> **TASK DESCRIPTION**:
For the entries that follow, give the number of lines holding the string "camera" and nothing more.

> **GIVEN DATA**:
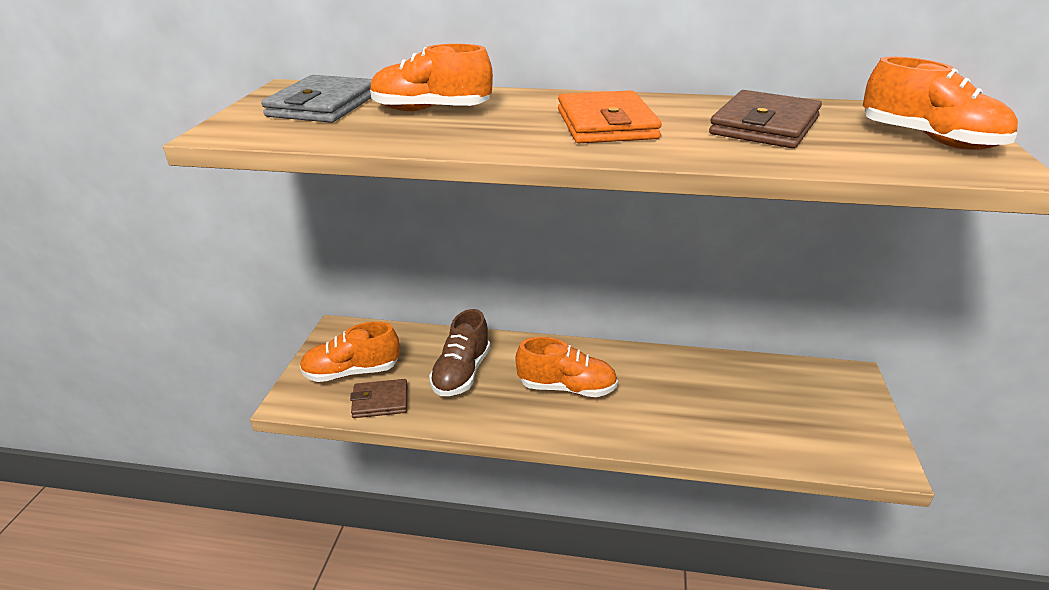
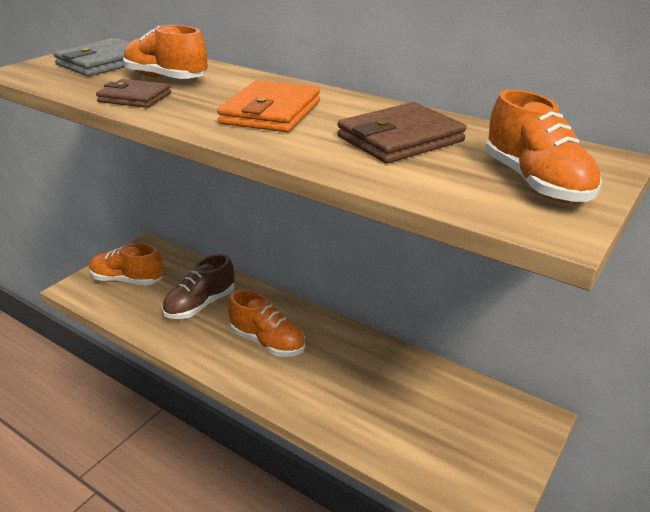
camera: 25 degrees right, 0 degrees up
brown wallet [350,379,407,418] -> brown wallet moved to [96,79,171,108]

---

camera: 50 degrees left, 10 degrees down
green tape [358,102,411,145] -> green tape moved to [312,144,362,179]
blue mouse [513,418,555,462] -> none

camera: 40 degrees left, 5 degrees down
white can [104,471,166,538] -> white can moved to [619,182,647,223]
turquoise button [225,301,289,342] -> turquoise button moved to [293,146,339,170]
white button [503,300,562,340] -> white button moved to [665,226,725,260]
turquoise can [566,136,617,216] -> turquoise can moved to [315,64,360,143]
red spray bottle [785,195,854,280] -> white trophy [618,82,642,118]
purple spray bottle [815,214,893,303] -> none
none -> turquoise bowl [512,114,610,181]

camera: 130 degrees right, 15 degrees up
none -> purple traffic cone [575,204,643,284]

> **RESPONSE AREA**:
4